- Supplied records
□ □ □ □ □

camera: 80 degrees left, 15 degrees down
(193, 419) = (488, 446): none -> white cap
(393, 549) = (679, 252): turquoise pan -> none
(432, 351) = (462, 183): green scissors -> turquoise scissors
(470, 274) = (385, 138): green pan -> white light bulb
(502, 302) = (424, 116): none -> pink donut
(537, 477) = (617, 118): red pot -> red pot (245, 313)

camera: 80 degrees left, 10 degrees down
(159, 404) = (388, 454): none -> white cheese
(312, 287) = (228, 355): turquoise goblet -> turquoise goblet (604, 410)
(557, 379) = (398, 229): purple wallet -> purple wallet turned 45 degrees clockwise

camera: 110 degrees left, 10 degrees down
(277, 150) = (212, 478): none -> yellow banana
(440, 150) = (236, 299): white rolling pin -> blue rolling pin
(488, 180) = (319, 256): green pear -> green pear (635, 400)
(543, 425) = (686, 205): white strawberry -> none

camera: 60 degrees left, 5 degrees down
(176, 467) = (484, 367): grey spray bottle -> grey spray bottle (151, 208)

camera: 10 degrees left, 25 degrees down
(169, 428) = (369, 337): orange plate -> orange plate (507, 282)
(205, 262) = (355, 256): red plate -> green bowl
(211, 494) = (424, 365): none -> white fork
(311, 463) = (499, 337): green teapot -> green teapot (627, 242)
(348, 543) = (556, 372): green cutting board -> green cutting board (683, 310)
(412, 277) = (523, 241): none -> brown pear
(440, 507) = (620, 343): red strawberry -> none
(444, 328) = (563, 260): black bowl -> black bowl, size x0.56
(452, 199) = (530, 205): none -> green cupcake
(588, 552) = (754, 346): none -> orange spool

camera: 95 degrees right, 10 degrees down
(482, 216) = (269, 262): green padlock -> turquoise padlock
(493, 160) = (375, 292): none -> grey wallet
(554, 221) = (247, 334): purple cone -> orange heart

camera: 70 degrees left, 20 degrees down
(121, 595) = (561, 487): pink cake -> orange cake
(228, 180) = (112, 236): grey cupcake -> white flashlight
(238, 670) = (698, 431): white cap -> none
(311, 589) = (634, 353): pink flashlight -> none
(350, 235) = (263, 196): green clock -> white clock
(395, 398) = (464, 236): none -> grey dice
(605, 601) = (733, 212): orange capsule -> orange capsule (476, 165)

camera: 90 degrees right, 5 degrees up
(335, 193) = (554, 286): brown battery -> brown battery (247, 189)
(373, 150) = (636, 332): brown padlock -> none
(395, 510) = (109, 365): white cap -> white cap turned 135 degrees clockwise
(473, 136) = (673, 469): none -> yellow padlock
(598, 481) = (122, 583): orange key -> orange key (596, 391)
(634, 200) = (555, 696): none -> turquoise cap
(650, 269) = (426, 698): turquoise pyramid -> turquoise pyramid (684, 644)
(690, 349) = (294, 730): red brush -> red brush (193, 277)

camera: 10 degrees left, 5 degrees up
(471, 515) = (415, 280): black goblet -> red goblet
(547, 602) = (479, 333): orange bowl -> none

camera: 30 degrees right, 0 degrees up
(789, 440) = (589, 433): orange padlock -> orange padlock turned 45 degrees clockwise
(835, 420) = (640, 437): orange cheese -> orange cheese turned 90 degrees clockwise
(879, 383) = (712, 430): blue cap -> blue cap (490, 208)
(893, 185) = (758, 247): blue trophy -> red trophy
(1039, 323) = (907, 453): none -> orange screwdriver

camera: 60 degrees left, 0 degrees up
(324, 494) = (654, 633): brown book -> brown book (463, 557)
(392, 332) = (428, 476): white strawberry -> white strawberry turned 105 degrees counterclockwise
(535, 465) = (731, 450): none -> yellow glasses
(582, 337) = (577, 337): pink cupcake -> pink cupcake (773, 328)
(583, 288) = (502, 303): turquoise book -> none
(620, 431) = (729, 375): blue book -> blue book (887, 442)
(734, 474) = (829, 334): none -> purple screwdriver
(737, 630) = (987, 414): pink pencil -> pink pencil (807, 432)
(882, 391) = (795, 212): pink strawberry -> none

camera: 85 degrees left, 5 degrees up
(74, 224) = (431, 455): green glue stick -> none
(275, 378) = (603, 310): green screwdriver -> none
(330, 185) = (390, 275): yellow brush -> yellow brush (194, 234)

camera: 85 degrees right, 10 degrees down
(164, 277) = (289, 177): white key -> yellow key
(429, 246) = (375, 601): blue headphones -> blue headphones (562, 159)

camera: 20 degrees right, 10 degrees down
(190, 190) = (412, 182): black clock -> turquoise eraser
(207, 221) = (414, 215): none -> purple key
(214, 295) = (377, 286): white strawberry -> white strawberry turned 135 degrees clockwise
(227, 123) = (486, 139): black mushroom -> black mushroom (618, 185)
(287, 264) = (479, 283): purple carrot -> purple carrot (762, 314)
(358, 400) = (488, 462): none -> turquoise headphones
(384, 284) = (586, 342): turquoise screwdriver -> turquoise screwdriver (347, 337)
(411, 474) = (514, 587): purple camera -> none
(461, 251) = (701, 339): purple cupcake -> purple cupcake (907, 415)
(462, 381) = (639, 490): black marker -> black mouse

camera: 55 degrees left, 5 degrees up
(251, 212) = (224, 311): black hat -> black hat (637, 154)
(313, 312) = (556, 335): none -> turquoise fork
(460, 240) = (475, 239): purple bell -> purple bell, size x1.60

□ □ □ □ □

- Task details
Both the line containing "(634, 200) = (555, 696): none" and the line containing "(620, 431) = (729, 375): blue" belong in the answer. Print them and every line above that falls between them exactly, and no others.

- Written reply
(634, 200) = (555, 696): none -> turquoise cap
(650, 269) = (426, 698): turquoise pyramid -> turquoise pyramid (684, 644)
(690, 349) = (294, 730): red brush -> red brush (193, 277)

camera: 10 degrees left, 5 degrees up
(471, 515) = (415, 280): black goblet -> red goblet
(547, 602) = (479, 333): orange bowl -> none

camera: 30 degrees right, 0 degrees up
(789, 440) = (589, 433): orange padlock -> orange padlock turned 45 degrees clockwise
(835, 420) = (640, 437): orange cheese -> orange cheese turned 90 degrees clockwise
(879, 383) = (712, 430): blue cap -> blue cap (490, 208)
(893, 185) = (758, 247): blue trophy -> red trophy
(1039, 323) = (907, 453): none -> orange screwdriver

camera: 60 degrees left, 0 degrees up
(324, 494) = (654, 633): brown book -> brown book (463, 557)
(392, 332) = (428, 476): white strawberry -> white strawberry turned 105 degrees counterclockwise
(535, 465) = (731, 450): none -> yellow glasses
(582, 337) = (577, 337): pink cupcake -> pink cupcake (773, 328)
(583, 288) = (502, 303): turquoise book -> none
(620, 431) = (729, 375): blue book -> blue book (887, 442)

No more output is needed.